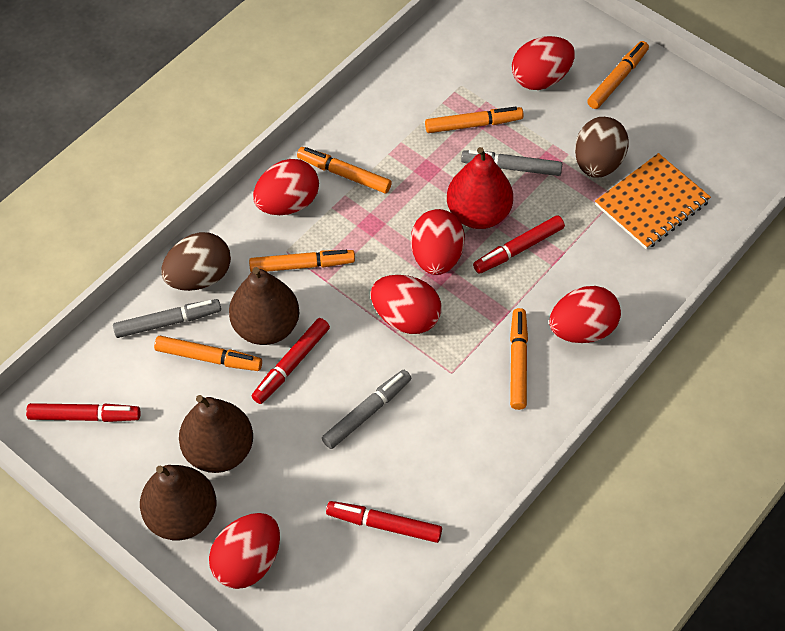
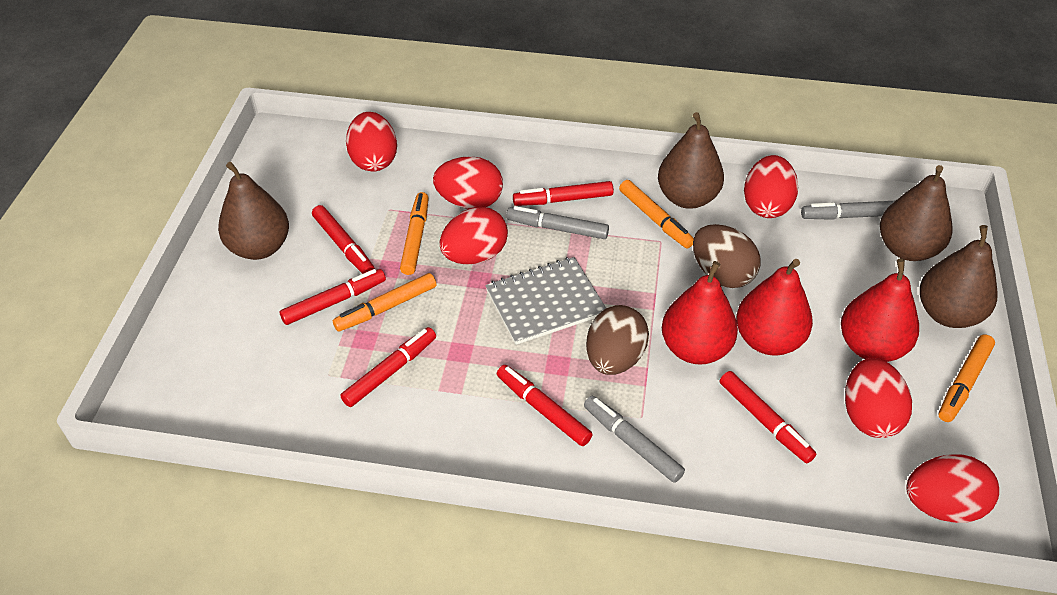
brown pear: 3 -> 4
grey notebook: 0 -> 1
orange marker: 6 -> 4
orange notebook: 1 -> 0
red marker: 4 -> 6
red pear: 1 -> 3

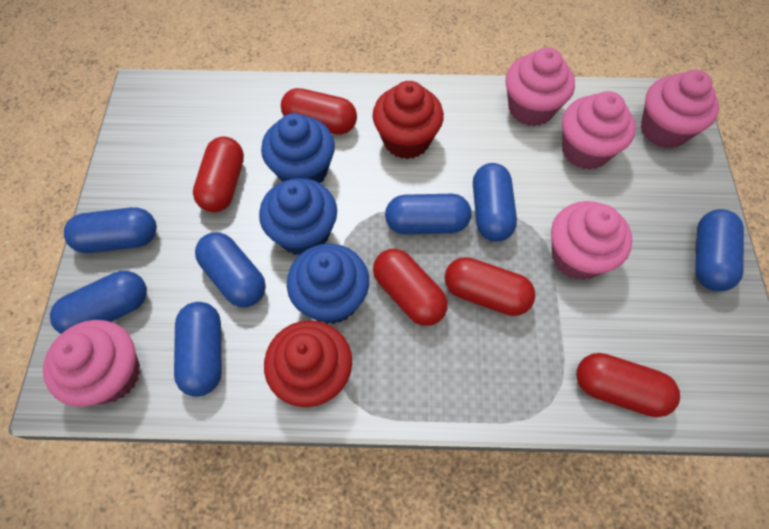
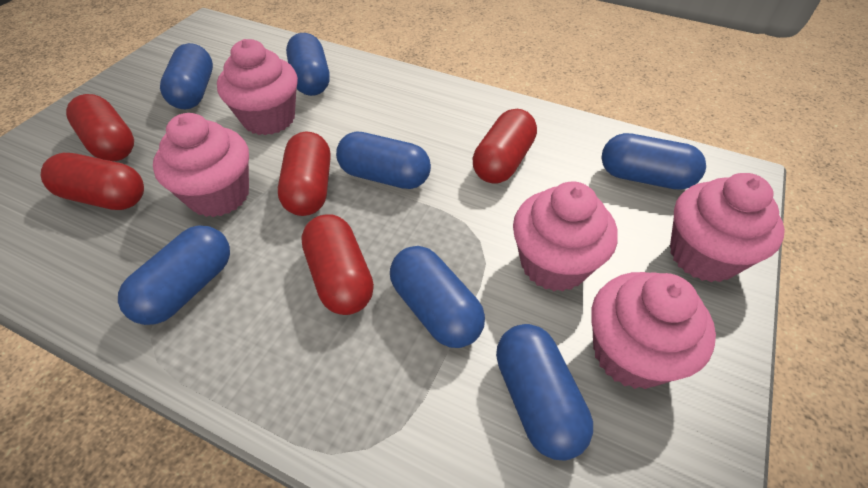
blue cupcake: 3 -> 0
red cupcake: 2 -> 0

GOAL OF THE EXERCISE: Look through the records for the string "notebook". Copy every line that has it.

FINISHED TASK:
grey notebook: 0 -> 1
orange notebook: 1 -> 0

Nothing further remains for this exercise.